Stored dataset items
----------------------------------------
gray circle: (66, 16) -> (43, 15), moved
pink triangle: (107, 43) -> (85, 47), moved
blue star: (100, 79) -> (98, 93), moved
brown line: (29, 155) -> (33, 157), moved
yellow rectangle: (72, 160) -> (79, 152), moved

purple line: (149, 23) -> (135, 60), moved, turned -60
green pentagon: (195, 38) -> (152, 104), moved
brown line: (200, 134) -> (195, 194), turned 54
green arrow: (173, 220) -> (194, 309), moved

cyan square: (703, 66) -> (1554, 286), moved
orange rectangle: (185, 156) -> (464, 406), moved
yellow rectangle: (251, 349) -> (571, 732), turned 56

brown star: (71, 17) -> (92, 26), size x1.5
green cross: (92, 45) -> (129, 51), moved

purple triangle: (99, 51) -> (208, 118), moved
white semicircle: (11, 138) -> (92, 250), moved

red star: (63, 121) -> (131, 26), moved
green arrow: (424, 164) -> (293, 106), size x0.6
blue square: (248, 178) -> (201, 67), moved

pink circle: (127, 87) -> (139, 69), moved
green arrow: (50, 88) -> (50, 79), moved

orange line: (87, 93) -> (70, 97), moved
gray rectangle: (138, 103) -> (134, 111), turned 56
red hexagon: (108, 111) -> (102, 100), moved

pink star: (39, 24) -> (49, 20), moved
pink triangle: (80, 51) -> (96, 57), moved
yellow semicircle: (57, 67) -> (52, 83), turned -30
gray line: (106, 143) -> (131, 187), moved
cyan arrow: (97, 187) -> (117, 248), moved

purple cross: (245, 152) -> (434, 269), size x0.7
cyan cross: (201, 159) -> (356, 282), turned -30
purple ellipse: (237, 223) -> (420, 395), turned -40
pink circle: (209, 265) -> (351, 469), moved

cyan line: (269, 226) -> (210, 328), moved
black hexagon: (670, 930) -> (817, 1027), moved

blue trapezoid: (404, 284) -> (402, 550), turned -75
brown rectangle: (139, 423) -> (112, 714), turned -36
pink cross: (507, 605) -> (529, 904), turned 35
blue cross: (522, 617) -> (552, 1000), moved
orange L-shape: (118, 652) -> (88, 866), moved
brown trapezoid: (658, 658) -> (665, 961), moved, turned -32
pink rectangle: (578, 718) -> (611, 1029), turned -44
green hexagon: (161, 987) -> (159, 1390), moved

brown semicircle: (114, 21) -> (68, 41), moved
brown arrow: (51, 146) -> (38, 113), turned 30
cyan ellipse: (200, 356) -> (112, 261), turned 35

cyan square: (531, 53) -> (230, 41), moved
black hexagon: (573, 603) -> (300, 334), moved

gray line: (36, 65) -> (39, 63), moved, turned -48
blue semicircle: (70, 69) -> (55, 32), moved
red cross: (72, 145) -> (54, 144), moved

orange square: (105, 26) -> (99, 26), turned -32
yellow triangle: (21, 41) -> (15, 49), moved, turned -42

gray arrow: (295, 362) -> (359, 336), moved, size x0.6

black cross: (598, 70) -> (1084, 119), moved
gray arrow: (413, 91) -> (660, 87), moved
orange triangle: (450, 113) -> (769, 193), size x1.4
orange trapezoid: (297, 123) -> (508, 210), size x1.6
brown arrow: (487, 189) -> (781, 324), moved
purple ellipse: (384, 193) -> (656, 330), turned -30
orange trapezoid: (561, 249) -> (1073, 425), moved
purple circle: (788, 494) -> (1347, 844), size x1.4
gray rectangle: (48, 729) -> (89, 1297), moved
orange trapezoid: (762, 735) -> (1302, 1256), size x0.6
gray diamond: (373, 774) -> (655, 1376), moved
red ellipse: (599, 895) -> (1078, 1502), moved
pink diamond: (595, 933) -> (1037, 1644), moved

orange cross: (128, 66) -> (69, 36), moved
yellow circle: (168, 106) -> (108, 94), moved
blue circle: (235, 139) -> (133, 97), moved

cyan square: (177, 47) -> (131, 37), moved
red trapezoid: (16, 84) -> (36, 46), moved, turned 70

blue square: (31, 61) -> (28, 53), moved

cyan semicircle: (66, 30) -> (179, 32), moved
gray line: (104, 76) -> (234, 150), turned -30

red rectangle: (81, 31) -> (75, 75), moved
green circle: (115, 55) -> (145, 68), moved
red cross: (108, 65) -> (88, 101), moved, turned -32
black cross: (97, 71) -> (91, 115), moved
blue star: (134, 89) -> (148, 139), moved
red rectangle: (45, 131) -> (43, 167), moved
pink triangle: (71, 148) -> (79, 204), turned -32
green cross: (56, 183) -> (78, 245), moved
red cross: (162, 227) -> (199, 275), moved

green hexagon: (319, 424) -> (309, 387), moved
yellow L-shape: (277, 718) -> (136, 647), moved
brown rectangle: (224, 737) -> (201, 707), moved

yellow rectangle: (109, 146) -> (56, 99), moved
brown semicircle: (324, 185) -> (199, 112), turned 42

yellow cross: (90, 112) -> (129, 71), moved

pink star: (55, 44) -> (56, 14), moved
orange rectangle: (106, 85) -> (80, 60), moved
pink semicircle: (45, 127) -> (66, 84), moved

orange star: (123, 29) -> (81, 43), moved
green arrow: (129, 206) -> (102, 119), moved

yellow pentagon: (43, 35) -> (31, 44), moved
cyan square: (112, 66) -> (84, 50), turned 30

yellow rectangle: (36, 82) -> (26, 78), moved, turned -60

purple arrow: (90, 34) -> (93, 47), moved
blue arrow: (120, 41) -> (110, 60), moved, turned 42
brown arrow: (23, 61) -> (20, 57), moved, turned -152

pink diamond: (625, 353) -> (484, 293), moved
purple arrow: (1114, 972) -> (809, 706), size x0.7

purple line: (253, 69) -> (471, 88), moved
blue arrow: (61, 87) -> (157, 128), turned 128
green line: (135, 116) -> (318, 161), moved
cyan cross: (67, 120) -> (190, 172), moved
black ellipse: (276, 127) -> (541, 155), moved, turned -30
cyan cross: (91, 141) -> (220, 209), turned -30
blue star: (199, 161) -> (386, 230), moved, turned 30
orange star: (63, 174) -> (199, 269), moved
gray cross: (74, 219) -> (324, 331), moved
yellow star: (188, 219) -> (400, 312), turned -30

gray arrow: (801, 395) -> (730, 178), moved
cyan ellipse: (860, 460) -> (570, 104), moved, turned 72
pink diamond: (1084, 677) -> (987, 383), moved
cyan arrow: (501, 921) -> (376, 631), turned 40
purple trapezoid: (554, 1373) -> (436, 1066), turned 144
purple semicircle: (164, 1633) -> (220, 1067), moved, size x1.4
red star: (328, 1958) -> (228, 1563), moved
----------------------------------------
● Exercise instructions
From the records above, print only the lines between the one holding "gray arrow: (413, 91) -> (660, 87), moved" and the one holding "yellow circle: (168, 106) -> (108, 94), moved", inclusive, exactly as they stand.

● Completed exercise
gray arrow: (413, 91) -> (660, 87), moved
orange triangle: (450, 113) -> (769, 193), size x1.4
orange trapezoid: (297, 123) -> (508, 210), size x1.6
brown arrow: (487, 189) -> (781, 324), moved
purple ellipse: (384, 193) -> (656, 330), turned -30
orange trapezoid: (561, 249) -> (1073, 425), moved
purple circle: (788, 494) -> (1347, 844), size x1.4
gray rectangle: (48, 729) -> (89, 1297), moved
orange trapezoid: (762, 735) -> (1302, 1256), size x0.6
gray diamond: (373, 774) -> (655, 1376), moved
red ellipse: (599, 895) -> (1078, 1502), moved
pink diamond: (595, 933) -> (1037, 1644), moved

orange cross: (128, 66) -> (69, 36), moved
yellow circle: (168, 106) -> (108, 94), moved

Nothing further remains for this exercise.